Source data
_ _ _ _ _ _ _

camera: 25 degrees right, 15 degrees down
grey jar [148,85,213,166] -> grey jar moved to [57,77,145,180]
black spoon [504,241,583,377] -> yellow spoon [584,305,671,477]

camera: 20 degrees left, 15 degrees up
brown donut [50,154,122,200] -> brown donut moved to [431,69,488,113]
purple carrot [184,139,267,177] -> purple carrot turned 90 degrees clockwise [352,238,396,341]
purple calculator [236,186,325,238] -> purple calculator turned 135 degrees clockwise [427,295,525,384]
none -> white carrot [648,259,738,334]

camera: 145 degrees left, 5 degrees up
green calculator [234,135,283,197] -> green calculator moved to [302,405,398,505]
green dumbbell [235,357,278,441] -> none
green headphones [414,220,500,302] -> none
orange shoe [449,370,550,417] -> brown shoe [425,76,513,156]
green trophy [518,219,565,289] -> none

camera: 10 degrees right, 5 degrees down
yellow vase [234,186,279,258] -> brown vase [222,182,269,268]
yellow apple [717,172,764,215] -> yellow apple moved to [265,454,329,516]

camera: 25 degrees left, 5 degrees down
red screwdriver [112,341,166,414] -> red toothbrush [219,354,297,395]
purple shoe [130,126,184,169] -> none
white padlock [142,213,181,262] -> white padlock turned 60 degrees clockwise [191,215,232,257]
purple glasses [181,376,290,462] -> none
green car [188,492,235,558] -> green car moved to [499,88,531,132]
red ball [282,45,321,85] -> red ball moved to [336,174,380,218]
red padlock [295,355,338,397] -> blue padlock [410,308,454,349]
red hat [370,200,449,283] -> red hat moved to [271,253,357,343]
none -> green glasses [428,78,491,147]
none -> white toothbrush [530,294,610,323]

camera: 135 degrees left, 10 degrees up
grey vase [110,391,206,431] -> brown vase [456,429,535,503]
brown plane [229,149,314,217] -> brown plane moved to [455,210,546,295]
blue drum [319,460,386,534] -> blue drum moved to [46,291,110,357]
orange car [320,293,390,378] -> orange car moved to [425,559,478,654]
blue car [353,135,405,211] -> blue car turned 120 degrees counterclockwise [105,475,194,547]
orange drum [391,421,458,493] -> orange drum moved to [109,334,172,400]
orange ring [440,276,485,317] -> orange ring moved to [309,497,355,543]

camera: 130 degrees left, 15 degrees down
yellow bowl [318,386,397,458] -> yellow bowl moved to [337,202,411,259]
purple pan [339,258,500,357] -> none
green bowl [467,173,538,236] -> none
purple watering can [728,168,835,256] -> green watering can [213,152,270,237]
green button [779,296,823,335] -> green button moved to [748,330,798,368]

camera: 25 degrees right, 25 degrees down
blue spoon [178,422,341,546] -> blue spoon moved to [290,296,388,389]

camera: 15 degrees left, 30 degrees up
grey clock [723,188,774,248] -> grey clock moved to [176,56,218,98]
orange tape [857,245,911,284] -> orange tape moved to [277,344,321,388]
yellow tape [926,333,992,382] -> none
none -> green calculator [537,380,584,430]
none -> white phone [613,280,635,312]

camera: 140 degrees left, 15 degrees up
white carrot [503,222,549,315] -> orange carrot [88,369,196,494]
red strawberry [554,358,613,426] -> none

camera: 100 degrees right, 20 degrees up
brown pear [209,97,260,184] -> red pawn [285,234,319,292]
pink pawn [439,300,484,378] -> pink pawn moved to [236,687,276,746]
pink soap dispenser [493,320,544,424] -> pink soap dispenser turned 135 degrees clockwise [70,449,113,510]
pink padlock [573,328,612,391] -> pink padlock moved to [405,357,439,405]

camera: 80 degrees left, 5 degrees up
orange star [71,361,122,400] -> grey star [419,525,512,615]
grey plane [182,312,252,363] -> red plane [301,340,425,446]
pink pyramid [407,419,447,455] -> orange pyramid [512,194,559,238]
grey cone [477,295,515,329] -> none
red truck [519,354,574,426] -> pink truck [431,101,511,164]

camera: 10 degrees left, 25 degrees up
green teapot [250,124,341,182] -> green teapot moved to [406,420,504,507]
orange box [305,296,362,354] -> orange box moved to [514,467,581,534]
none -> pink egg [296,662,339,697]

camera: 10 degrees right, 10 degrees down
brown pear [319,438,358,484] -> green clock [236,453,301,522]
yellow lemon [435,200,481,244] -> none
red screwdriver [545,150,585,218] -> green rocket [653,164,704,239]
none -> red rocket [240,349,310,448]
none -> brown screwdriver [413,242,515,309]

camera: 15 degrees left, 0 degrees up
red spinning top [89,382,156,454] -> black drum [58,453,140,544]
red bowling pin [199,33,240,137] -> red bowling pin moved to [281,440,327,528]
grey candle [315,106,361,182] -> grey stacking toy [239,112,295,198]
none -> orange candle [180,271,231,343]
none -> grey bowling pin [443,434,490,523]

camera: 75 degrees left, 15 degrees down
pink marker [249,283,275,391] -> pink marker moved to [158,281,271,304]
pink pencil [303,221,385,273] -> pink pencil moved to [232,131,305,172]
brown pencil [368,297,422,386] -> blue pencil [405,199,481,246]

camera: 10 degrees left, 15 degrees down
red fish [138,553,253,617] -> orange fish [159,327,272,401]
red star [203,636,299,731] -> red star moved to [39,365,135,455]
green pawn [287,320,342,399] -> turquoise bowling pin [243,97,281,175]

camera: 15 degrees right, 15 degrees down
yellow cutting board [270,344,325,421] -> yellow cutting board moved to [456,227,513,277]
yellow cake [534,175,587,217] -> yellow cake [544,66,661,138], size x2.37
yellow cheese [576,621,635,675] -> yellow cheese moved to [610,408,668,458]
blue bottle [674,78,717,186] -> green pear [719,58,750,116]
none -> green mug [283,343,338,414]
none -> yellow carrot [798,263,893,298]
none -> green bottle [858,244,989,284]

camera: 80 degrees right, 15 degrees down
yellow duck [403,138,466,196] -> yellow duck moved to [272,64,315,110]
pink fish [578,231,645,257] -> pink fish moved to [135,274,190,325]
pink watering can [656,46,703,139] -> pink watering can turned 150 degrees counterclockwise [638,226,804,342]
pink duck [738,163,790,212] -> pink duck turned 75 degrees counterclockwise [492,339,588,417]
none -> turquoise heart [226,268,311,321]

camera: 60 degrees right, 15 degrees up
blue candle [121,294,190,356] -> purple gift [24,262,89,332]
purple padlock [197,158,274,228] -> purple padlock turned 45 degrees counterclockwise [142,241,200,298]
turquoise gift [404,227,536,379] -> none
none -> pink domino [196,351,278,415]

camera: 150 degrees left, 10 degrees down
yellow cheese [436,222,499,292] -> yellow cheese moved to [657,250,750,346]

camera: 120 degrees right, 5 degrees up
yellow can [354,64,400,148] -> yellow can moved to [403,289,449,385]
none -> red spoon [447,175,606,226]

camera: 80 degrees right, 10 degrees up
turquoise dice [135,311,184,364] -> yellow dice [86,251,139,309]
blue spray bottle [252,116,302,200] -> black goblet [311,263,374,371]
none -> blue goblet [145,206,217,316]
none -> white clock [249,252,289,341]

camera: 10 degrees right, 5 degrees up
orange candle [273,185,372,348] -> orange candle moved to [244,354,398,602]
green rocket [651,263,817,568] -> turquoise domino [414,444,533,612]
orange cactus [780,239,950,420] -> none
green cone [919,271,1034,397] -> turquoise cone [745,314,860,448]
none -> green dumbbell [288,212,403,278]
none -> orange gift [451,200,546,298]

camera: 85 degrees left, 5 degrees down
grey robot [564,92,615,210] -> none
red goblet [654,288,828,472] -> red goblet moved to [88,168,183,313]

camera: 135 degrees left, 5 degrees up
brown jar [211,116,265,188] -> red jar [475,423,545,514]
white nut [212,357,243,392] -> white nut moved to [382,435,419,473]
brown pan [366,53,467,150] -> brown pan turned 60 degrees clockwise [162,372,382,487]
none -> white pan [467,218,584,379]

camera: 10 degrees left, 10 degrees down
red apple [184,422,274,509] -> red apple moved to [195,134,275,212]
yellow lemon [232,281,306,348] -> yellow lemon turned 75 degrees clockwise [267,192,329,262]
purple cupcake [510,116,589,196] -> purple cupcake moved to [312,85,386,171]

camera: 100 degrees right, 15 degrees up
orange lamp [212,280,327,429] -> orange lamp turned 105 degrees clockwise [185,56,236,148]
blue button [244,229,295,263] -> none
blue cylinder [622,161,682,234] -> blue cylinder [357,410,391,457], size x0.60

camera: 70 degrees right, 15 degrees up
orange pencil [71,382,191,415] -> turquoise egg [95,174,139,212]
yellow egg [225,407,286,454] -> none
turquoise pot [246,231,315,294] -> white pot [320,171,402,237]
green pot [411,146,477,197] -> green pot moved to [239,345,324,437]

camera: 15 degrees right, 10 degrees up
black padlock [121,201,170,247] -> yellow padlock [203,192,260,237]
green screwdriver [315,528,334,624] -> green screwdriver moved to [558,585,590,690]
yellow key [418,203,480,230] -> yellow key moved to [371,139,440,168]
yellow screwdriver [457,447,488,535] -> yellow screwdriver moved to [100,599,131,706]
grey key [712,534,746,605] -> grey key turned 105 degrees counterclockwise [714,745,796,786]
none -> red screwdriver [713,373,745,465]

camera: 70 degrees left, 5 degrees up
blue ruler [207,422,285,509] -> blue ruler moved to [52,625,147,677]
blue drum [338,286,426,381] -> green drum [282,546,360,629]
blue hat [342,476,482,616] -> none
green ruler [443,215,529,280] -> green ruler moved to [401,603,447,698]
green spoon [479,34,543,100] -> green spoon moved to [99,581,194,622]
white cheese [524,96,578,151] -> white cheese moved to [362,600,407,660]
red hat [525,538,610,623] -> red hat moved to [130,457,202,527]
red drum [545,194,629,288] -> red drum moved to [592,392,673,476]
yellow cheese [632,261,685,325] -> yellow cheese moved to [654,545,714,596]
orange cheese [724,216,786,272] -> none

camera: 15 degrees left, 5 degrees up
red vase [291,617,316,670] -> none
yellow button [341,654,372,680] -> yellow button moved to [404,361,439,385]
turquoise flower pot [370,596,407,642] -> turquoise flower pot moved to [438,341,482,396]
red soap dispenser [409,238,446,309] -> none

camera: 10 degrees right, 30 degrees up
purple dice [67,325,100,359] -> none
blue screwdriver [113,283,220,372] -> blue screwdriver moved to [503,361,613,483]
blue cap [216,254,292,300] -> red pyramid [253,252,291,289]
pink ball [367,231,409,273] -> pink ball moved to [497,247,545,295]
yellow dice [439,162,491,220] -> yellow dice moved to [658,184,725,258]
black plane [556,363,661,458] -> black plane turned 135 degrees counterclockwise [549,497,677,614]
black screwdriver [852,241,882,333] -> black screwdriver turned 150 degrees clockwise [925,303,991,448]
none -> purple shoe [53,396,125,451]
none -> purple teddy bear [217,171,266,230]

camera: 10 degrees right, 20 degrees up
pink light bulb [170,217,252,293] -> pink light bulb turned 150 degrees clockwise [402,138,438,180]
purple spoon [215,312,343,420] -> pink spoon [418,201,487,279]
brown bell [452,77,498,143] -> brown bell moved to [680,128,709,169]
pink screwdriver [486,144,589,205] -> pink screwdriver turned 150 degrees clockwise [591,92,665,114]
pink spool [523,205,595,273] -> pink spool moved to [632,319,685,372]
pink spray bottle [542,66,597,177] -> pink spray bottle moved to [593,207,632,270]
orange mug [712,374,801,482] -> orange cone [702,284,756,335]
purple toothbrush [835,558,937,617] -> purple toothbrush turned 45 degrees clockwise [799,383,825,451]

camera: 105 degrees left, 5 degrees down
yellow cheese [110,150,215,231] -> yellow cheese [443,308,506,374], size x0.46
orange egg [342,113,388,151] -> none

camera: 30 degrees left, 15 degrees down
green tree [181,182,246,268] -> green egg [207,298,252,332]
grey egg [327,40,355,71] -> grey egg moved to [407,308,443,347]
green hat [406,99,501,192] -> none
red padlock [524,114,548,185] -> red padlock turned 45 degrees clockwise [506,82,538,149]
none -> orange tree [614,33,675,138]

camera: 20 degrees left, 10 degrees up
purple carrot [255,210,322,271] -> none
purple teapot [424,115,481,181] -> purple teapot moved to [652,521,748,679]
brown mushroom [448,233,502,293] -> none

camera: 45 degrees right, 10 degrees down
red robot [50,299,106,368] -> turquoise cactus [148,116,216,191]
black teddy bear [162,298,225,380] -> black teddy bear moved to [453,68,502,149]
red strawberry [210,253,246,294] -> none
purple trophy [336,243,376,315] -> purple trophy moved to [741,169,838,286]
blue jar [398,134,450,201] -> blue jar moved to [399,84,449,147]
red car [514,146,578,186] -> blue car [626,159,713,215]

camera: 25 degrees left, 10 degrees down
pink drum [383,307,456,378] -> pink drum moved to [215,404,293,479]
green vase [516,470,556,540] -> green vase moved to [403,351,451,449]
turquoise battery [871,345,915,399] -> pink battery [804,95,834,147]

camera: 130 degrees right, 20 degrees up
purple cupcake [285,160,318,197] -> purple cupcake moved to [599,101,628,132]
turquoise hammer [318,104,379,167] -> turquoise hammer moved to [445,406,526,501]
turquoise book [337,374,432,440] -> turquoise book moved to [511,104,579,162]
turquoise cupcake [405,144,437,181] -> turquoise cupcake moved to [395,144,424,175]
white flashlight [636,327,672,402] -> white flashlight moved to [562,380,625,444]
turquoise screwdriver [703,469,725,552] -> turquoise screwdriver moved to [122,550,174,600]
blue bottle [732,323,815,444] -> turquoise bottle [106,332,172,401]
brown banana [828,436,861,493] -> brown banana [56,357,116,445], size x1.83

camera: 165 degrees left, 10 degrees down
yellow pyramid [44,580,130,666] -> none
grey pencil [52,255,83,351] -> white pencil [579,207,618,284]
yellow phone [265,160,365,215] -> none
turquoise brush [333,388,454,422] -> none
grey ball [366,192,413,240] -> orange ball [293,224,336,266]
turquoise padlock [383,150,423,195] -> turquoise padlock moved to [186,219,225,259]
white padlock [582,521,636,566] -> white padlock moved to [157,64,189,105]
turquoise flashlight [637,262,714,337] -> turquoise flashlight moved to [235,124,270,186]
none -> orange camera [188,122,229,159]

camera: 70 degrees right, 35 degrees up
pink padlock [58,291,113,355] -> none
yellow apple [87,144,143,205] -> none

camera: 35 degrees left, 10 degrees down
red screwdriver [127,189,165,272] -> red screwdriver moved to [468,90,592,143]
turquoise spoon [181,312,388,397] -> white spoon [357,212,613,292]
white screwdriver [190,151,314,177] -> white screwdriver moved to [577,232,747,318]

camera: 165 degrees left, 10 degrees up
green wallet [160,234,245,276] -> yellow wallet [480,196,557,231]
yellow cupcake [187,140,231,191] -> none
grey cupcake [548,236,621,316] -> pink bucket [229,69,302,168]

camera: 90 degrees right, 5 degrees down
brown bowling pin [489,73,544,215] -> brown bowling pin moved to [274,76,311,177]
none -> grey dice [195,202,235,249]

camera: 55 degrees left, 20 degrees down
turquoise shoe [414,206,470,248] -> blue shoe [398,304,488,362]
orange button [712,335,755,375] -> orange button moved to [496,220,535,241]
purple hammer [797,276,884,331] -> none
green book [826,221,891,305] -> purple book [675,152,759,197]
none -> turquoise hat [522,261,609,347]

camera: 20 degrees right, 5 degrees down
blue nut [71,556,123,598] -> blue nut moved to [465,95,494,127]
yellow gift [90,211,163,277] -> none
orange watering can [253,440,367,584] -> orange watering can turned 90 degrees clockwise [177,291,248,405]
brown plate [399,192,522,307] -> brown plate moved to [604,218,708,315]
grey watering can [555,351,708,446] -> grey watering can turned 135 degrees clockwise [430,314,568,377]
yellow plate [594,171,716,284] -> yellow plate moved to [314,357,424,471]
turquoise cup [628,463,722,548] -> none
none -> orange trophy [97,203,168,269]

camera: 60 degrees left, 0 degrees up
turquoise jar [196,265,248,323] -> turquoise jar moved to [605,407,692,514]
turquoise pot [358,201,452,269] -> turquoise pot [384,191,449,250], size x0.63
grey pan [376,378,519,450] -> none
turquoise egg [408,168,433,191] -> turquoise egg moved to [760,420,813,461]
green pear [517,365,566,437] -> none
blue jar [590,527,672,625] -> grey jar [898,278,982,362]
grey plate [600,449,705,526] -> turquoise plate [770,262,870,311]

_ _ _ _ _ _ _

Task goal
Reproduce, character for character, only the lines of the preceding data that start at the line with "none -> orange camera [188,122,229,159]" and end at the line with "none -> grey dice [195,202,235,249]", both included.

Result for this exercise
none -> orange camera [188,122,229,159]

camera: 70 degrees right, 35 degrees up
pink padlock [58,291,113,355] -> none
yellow apple [87,144,143,205] -> none

camera: 35 degrees left, 10 degrees down
red screwdriver [127,189,165,272] -> red screwdriver moved to [468,90,592,143]
turquoise spoon [181,312,388,397] -> white spoon [357,212,613,292]
white screwdriver [190,151,314,177] -> white screwdriver moved to [577,232,747,318]

camera: 165 degrees left, 10 degrees up
green wallet [160,234,245,276] -> yellow wallet [480,196,557,231]
yellow cupcake [187,140,231,191] -> none
grey cupcake [548,236,621,316] -> pink bucket [229,69,302,168]

camera: 90 degrees right, 5 degrees down
brown bowling pin [489,73,544,215] -> brown bowling pin moved to [274,76,311,177]
none -> grey dice [195,202,235,249]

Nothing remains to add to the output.